**WHAT TO WORK ON:** Leave the pictures out. Copy every other part of the entries exactly.
RAW DATA START
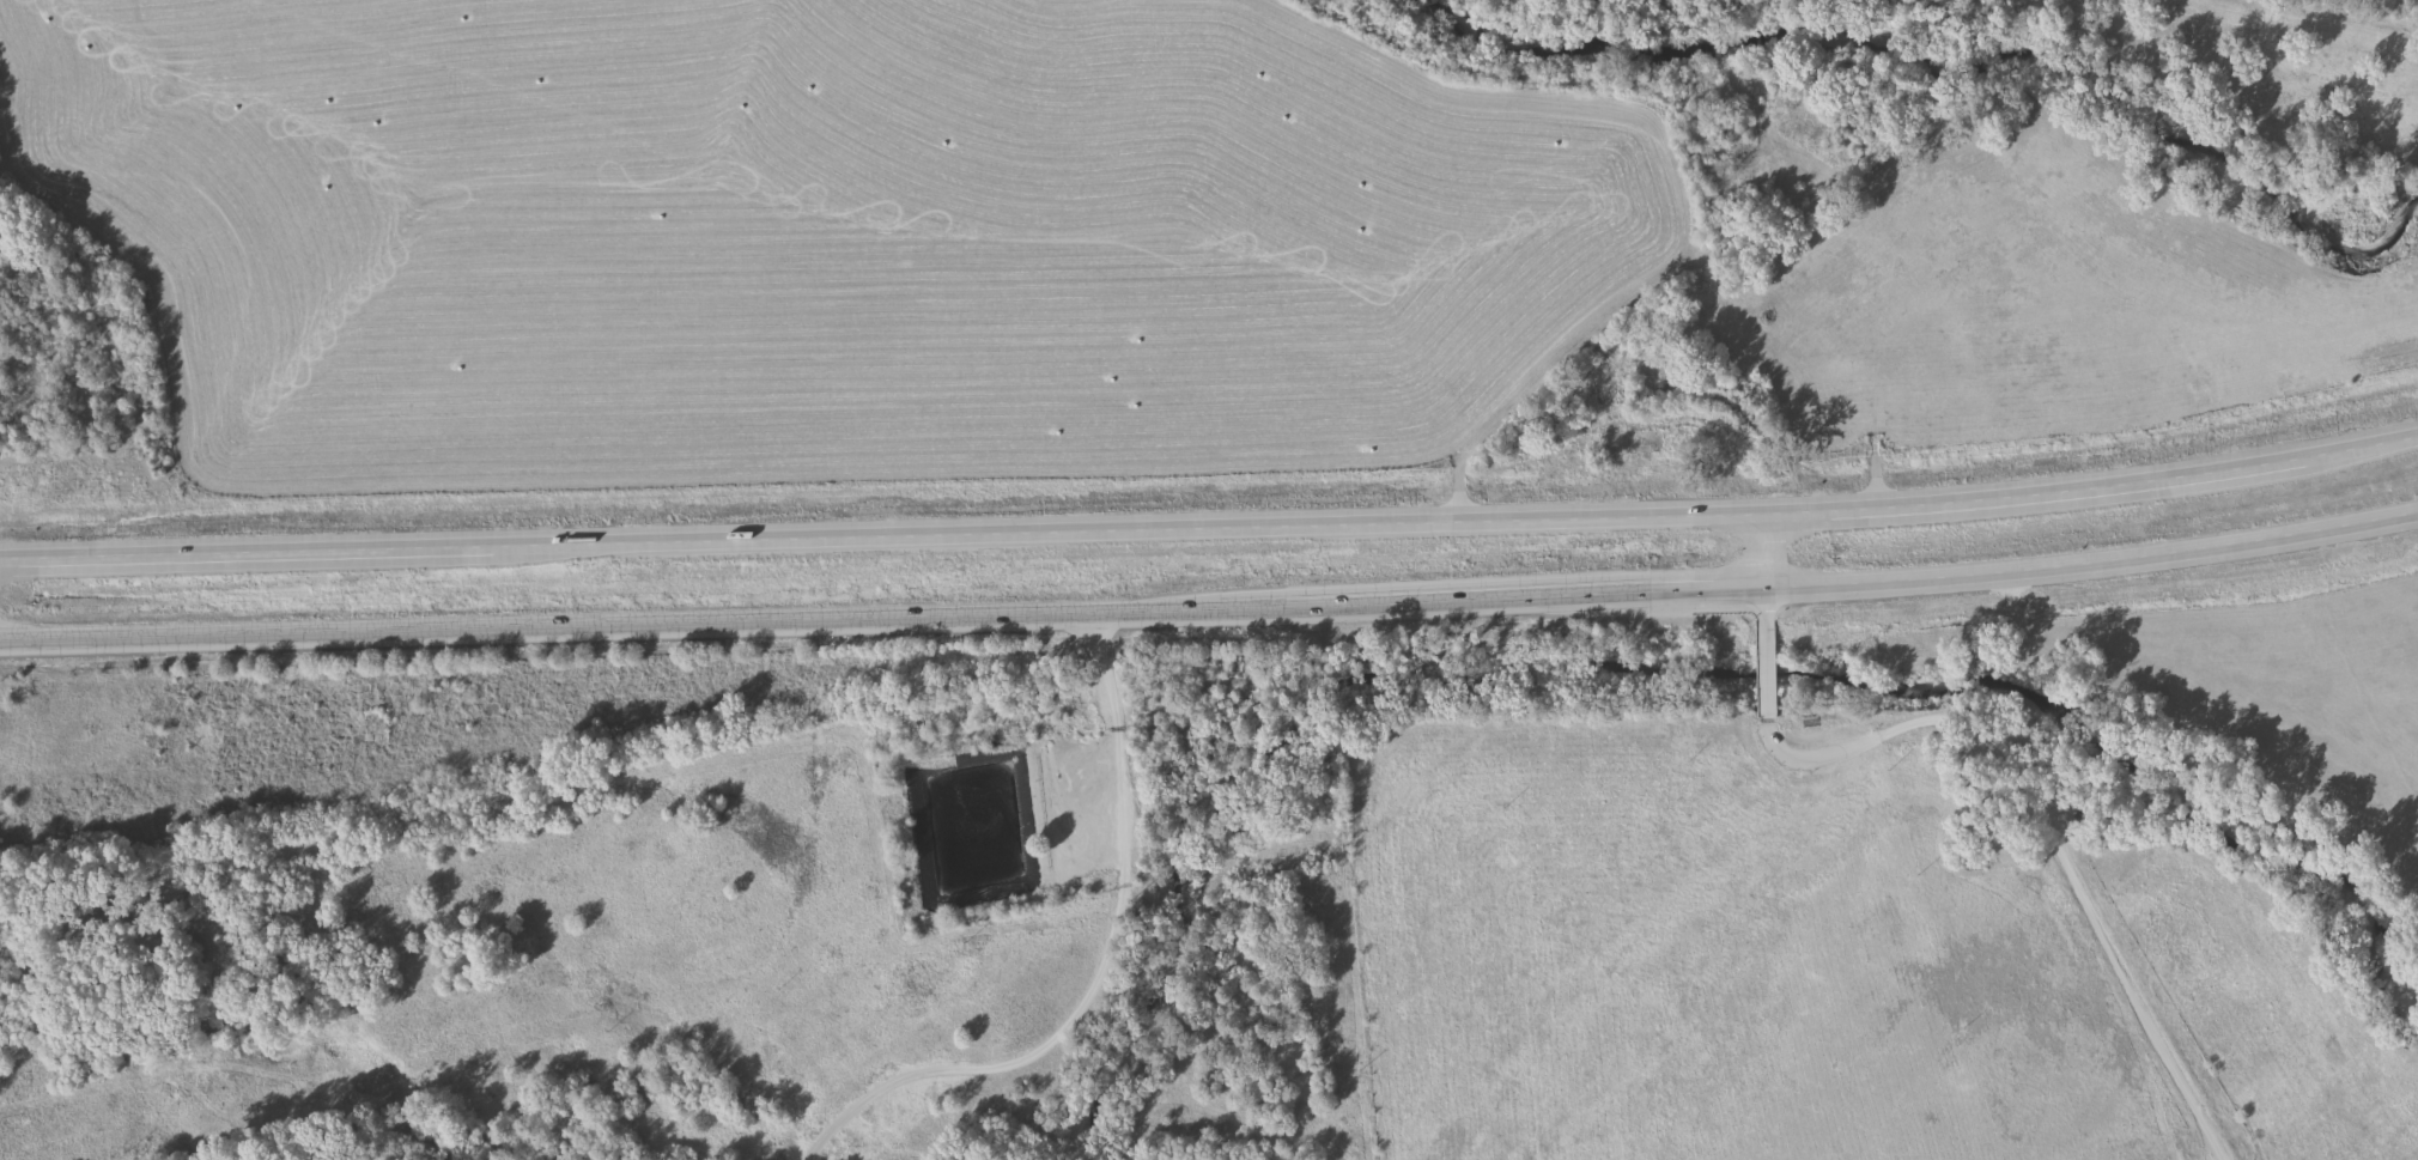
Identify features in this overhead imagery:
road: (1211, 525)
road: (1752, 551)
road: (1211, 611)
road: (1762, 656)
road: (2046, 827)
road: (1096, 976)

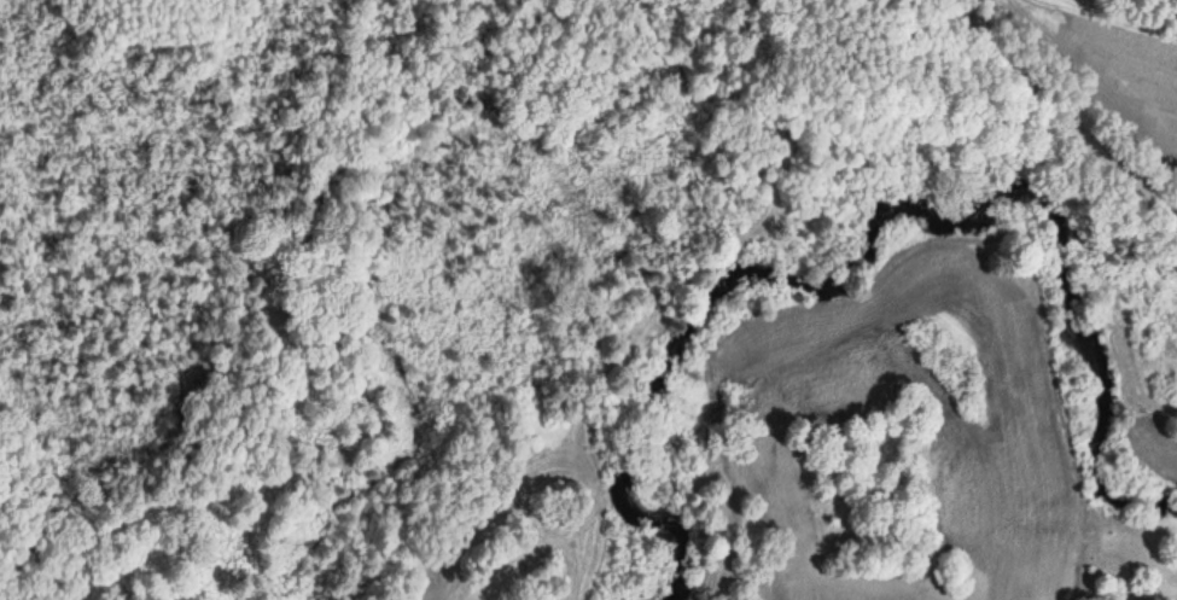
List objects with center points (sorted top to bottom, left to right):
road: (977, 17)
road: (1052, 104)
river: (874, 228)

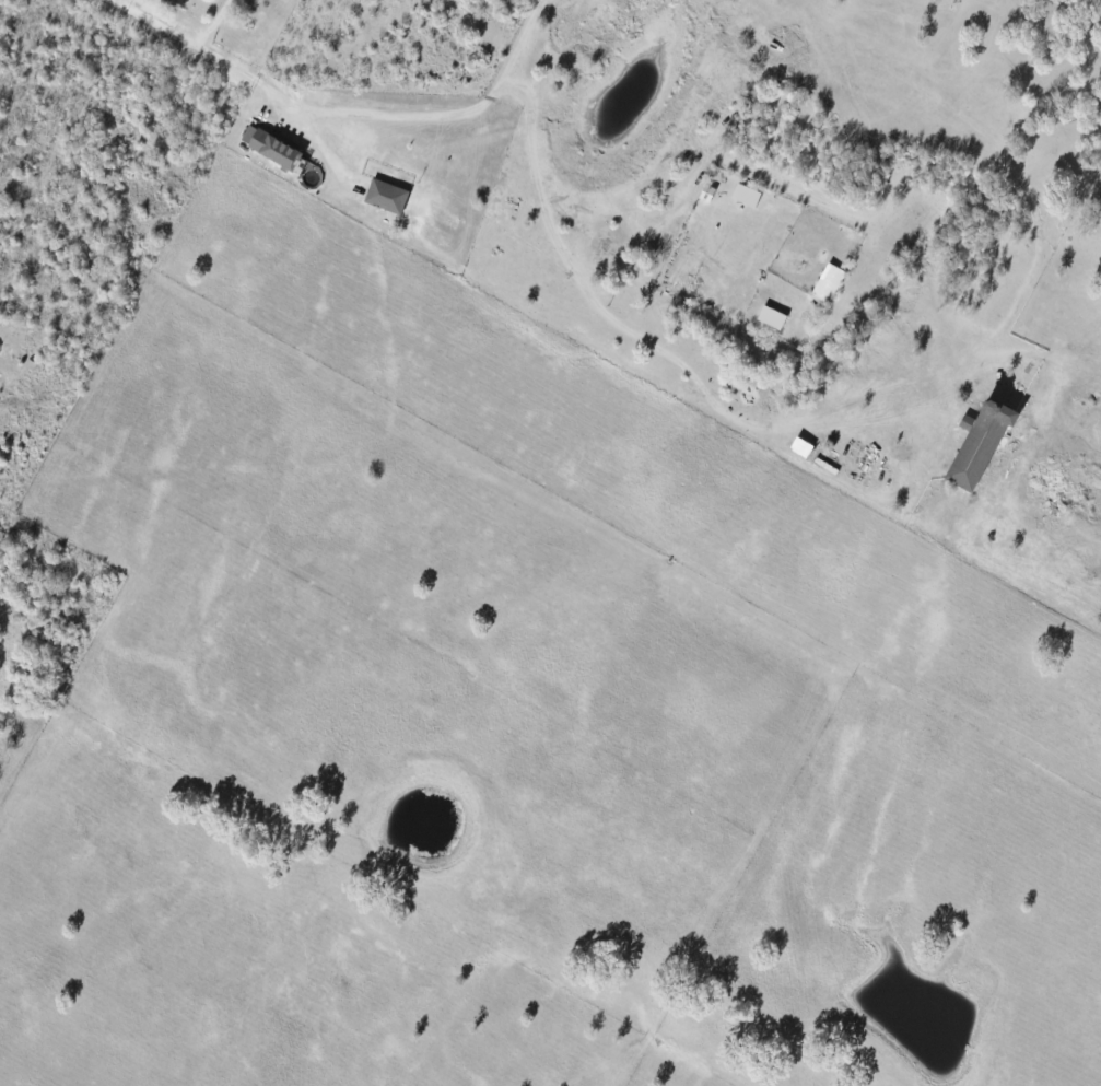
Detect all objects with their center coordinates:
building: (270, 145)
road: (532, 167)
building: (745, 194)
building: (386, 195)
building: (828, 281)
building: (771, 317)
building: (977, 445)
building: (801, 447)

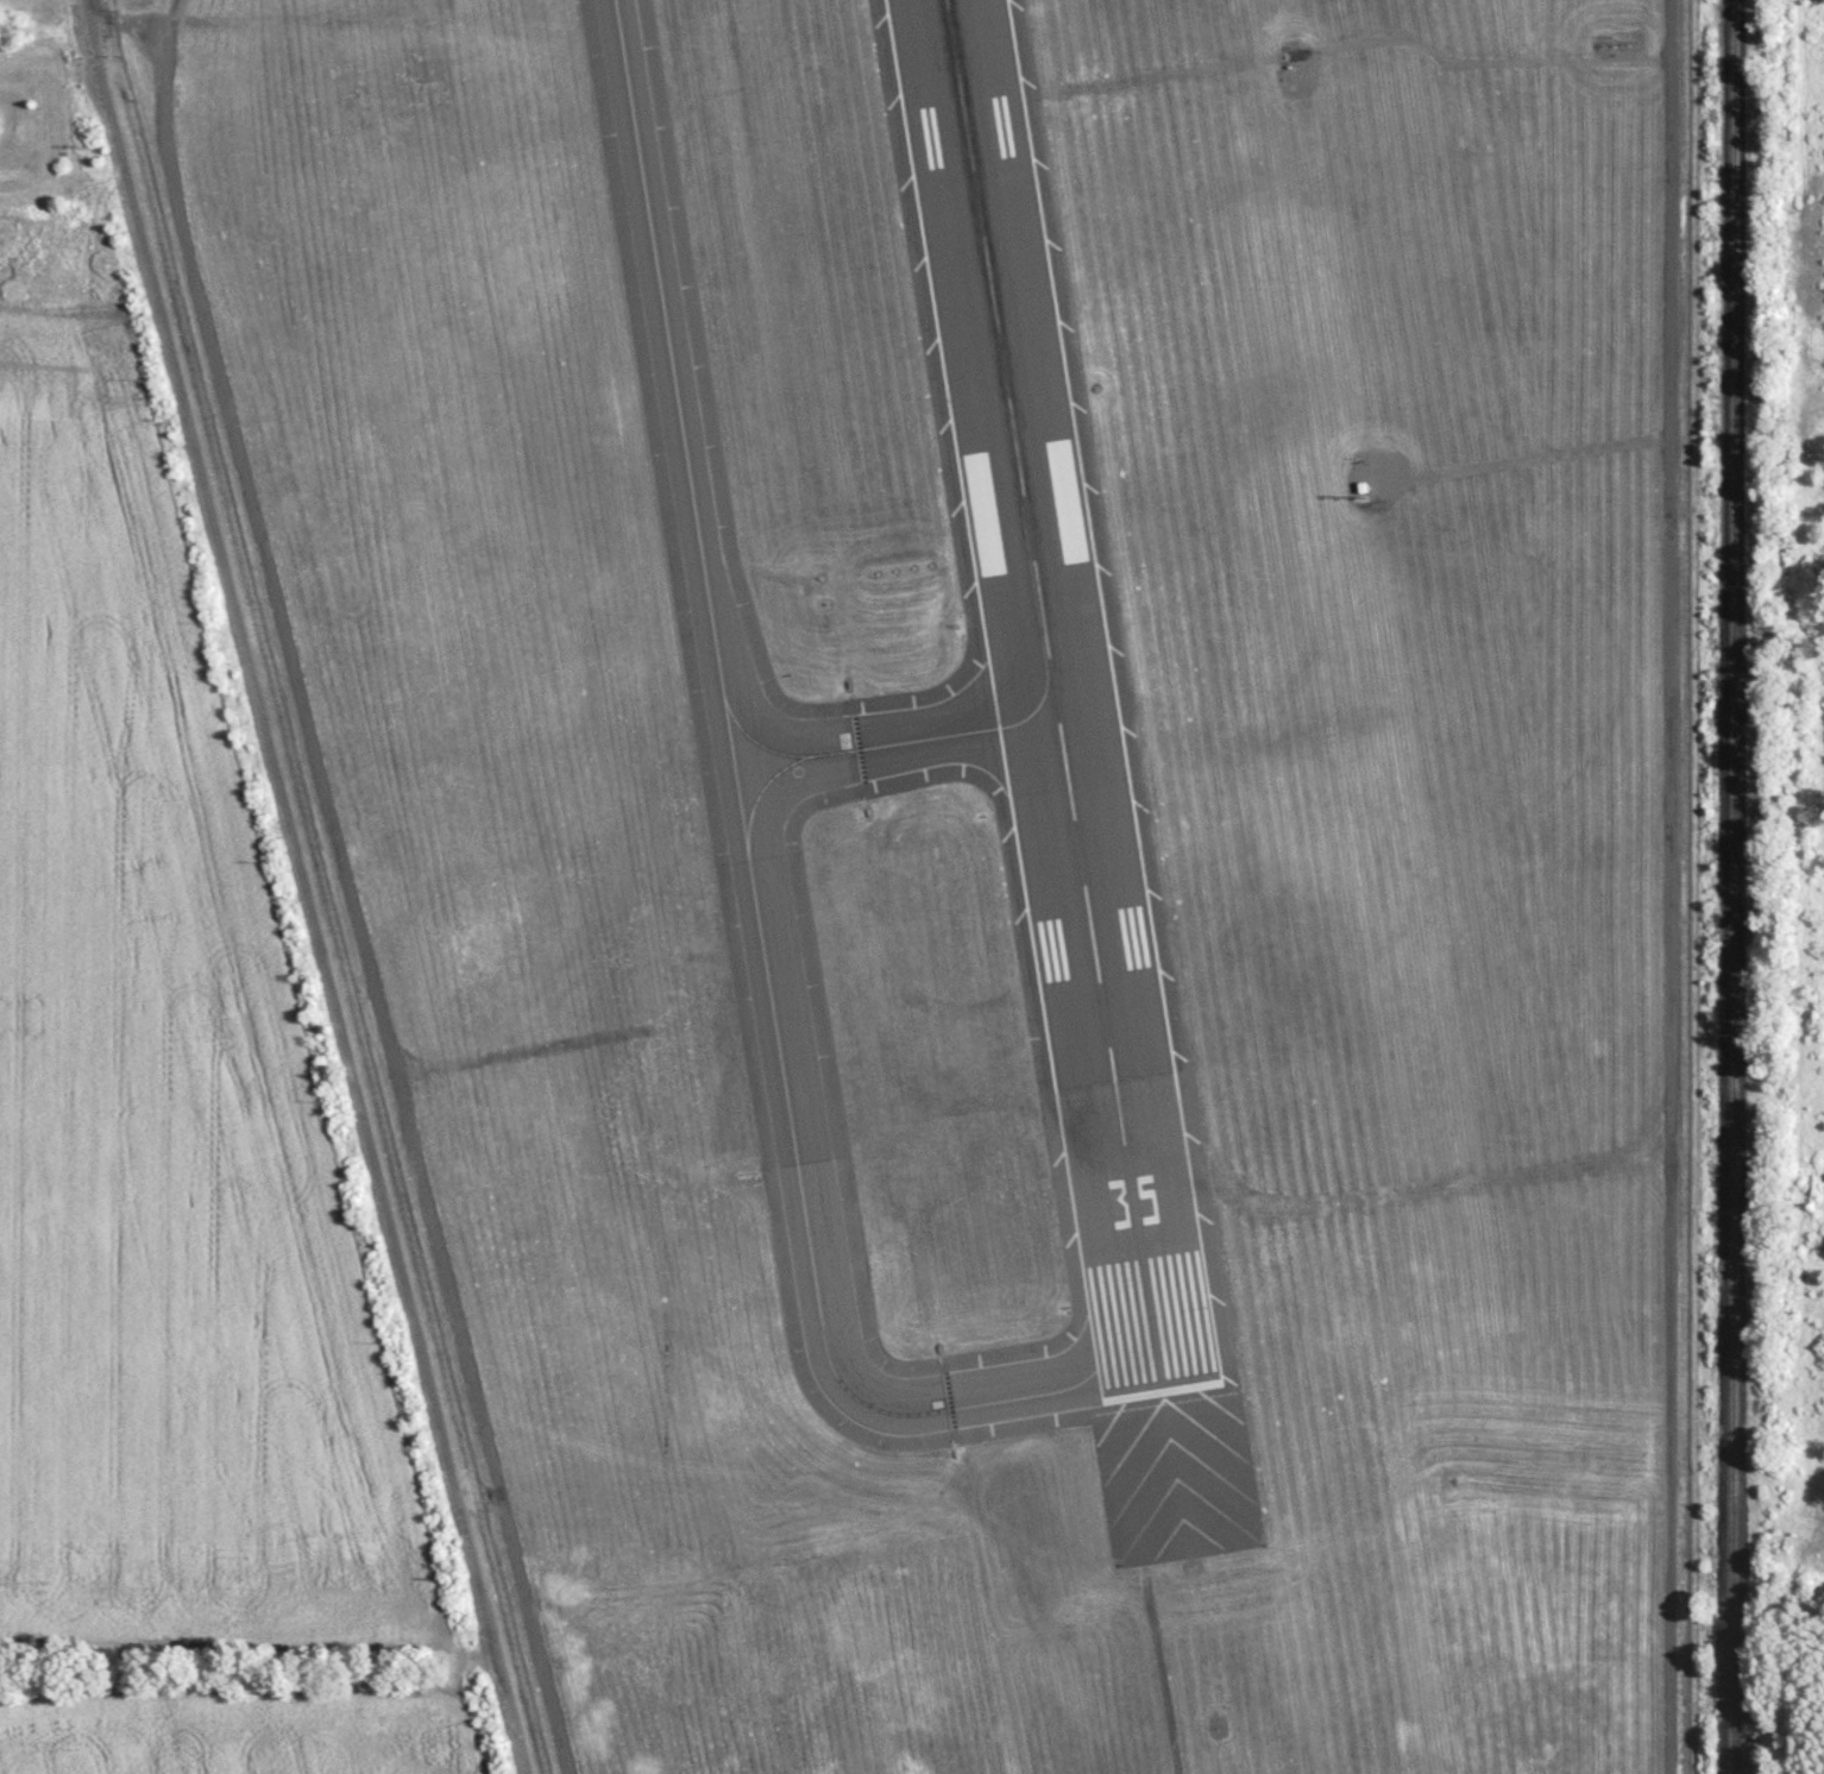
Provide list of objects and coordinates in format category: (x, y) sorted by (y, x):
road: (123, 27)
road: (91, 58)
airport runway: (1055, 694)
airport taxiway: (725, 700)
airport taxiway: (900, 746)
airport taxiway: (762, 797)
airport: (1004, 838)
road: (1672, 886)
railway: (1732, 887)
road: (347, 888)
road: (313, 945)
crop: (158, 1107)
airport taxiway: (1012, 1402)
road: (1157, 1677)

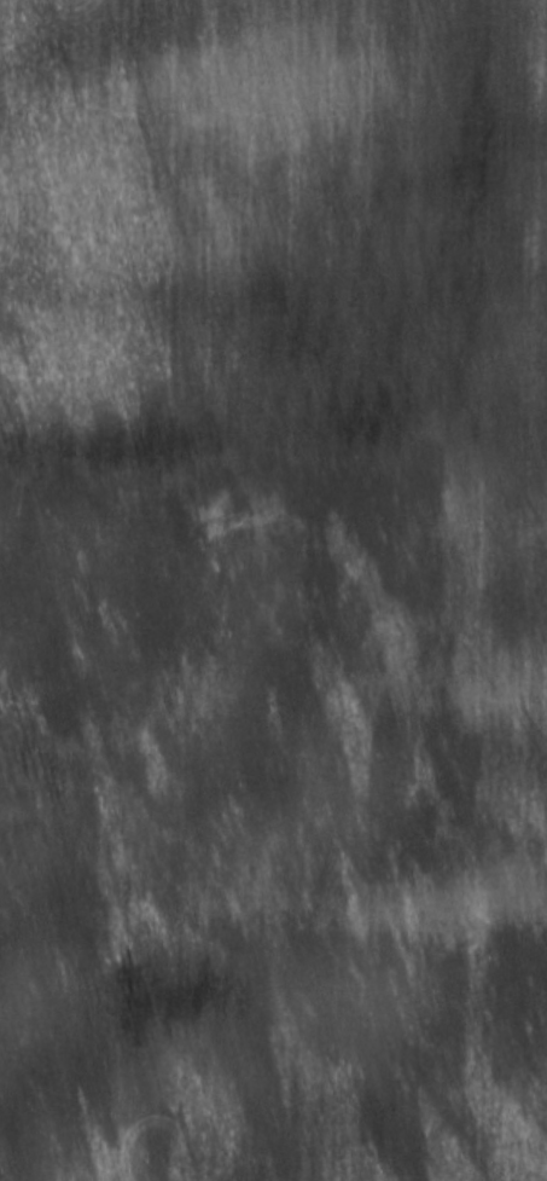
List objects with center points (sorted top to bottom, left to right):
RAW DATA END
**TASK OUTPUT:**
Identify features in this overhead imagery:
road: (1211, 525)
road: (1752, 551)
road: (1211, 611)
road: (1762, 656)
road: (2046, 827)
road: (1096, 976)

List objects with center points (sorted top to bottom, left to right):
road: (977, 17)
road: (1052, 104)
river: (874, 228)

Detect all objects with their center coordinates:
building: (270, 145)
road: (532, 167)
building: (745, 194)
building: (386, 195)
building: (828, 281)
building: (771, 317)
building: (977, 445)
building: (801, 447)

Provide list of objects and coordinates in format category: (x, y) sorted by (y, x):
road: (123, 27)
road: (91, 58)
airport runway: (1055, 694)
airport taxiway: (725, 700)
airport taxiway: (900, 746)
airport taxiway: (762, 797)
airport: (1004, 838)
road: (1672, 886)
railway: (1732, 887)
road: (347, 888)
road: (313, 945)
crop: (158, 1107)
airport taxiway: (1012, 1402)
road: (1157, 1677)

List objects with center points (sorted top to bottom, left to right):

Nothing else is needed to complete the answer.